*Available records*:
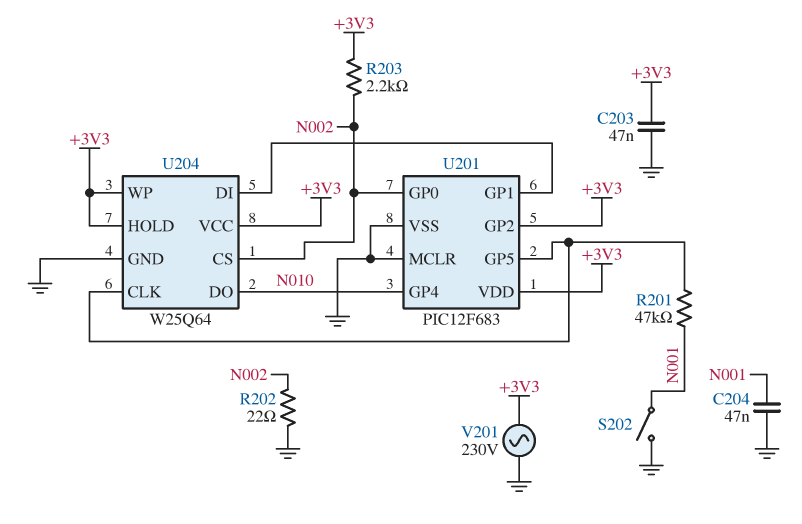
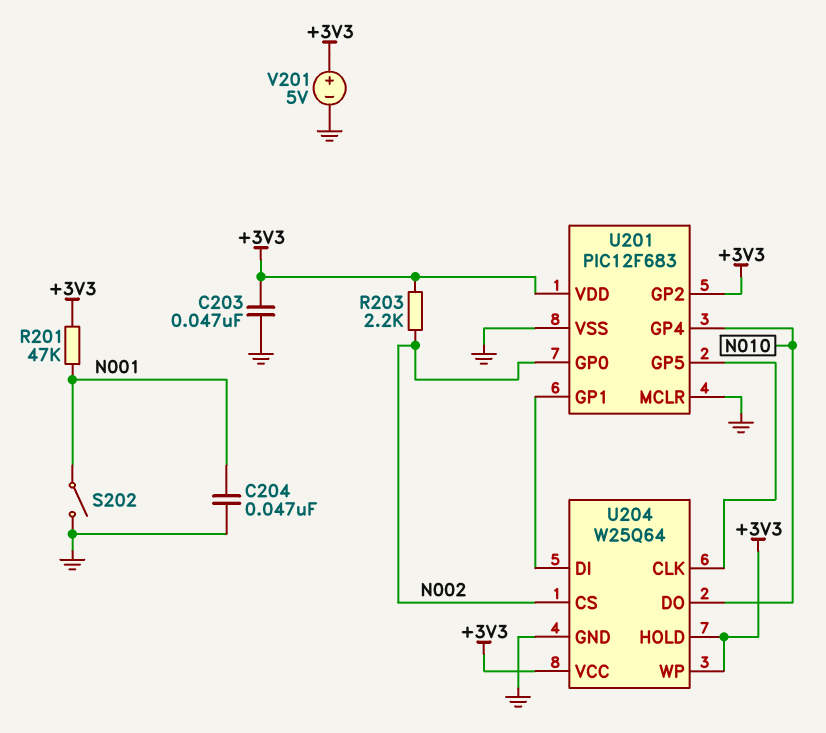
R201: 47k (N001, U201/GP5) -> 47k (+3V3, N001)
R202: 22 (GND, N002) -> none
V201: AC 230V (+3V3, GND) -> 5V (plus +3V3, minus GND)

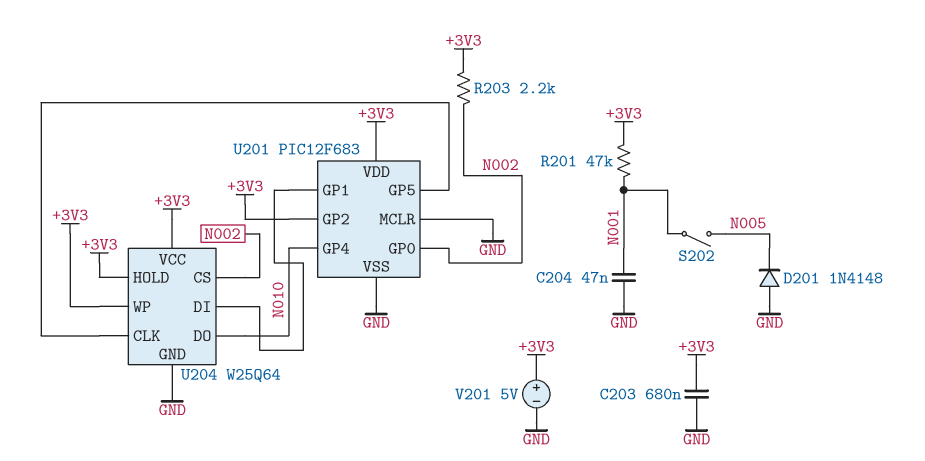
C203: 47nF (+3V3, GND) -> 680nF (+3V3, GND)
D201: none -> diode 1N4148 (A GND, K N005)
S202: switch (GND, N001) -> switch (N001, N005)

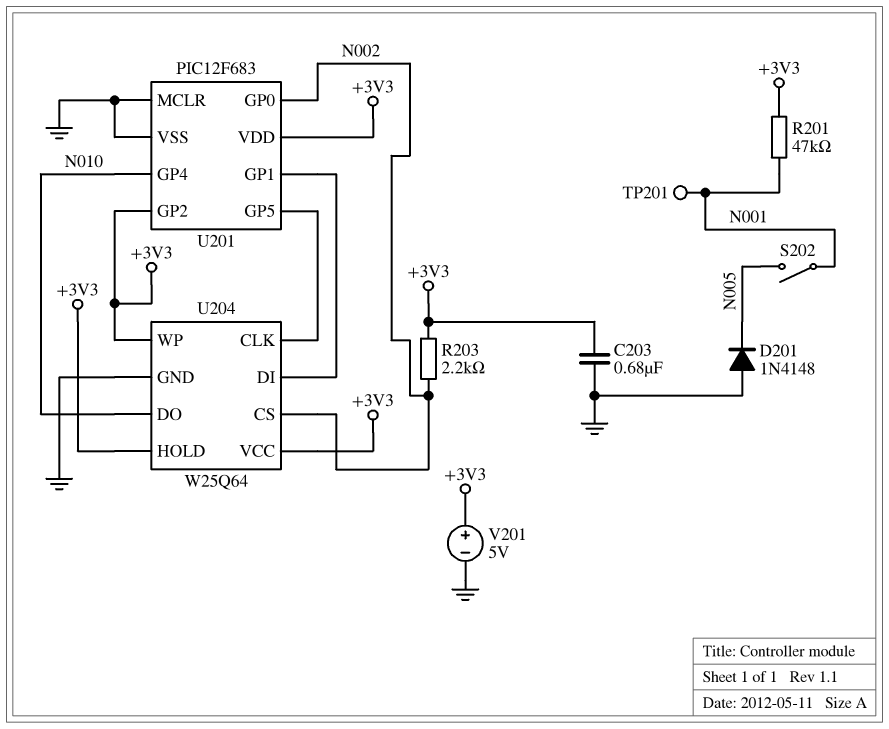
C204: 47nF (GND, N001) -> none
TP201: none -> test point (N001)

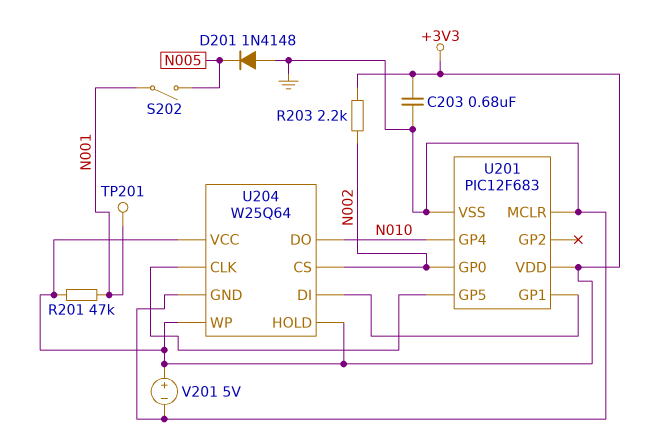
U201 pin GP2: +3V3 -> none

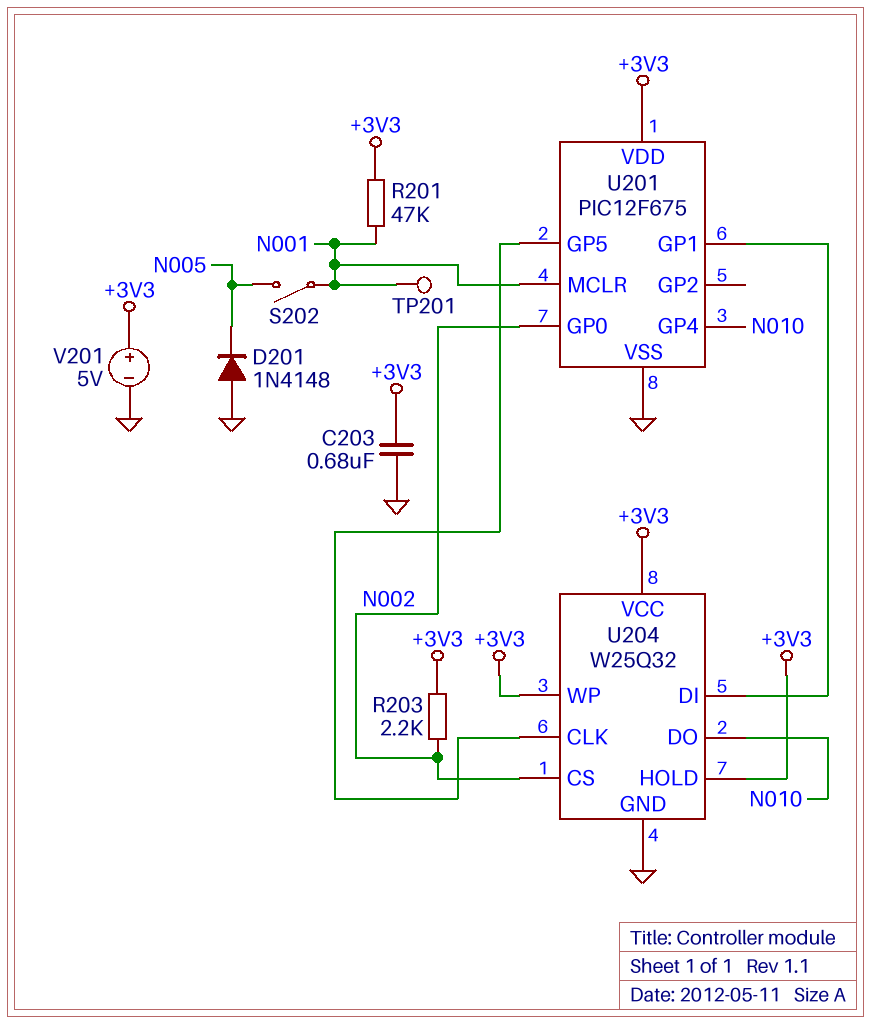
U201: PIC12F683 -> PIC12F675
U201 pin MCLR: GND -> N001
U204: W25Q64 -> W25Q32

*To do*: The response should be the full material, repeated exactly, with images removed.

*Result for this task*:
R201: 47k (N001, U201/GP5) -> 47k (+3V3, N001)
R202: 22 (GND, N002) -> none
V201: AC 230V (+3V3, GND) -> 5V (plus +3V3, minus GND)

C203: 47nF (+3V3, GND) -> 680nF (+3V3, GND)
D201: none -> diode 1N4148 (A GND, K N005)
S202: switch (GND, N001) -> switch (N001, N005)

C204: 47nF (GND, N001) -> none
TP201: none -> test point (N001)

U201 pin GP2: +3V3 -> none

U201: PIC12F683 -> PIC12F675
U201 pin MCLR: GND -> N001
U204: W25Q64 -> W25Q32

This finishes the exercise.